## Task directions
Go through the following data and transcribe exactly the stretch of lines from the one holding "(343, 93) = (228, 301): yellow" to the one holding "(560, 241) = (390, 80): grey", both included.

## Supplied material
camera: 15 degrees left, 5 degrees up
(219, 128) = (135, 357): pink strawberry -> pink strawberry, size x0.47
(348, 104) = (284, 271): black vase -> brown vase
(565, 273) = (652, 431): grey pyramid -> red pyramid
---
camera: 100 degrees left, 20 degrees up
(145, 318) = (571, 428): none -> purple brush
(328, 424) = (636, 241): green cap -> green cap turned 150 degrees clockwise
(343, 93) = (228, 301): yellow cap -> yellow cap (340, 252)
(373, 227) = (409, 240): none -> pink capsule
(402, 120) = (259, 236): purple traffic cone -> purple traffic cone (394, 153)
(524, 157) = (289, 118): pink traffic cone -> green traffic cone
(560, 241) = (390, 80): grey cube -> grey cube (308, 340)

## Output for this task
(343, 93) = (228, 301): yellow cap -> yellow cap (340, 252)
(373, 227) = (409, 240): none -> pink capsule
(402, 120) = (259, 236): purple traffic cone -> purple traffic cone (394, 153)
(524, 157) = (289, 118): pink traffic cone -> green traffic cone
(560, 241) = (390, 80): grey cube -> grey cube (308, 340)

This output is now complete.